Records drawn from a dataset:
#####

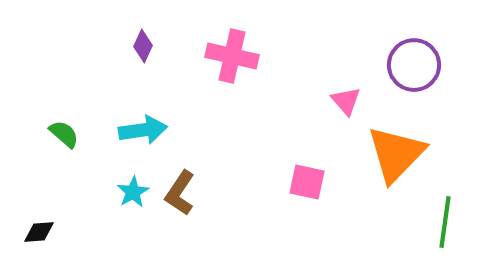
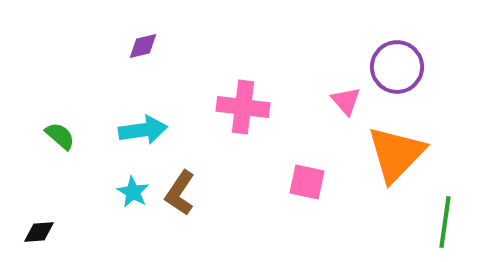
purple diamond: rotated 52 degrees clockwise
pink cross: moved 11 px right, 51 px down; rotated 6 degrees counterclockwise
purple circle: moved 17 px left, 2 px down
green semicircle: moved 4 px left, 2 px down
cyan star: rotated 12 degrees counterclockwise
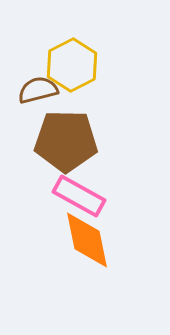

#####

Aim of the task: Please work out how many lines in the records hold the string "degrees", and give only the number.

Answer box: 3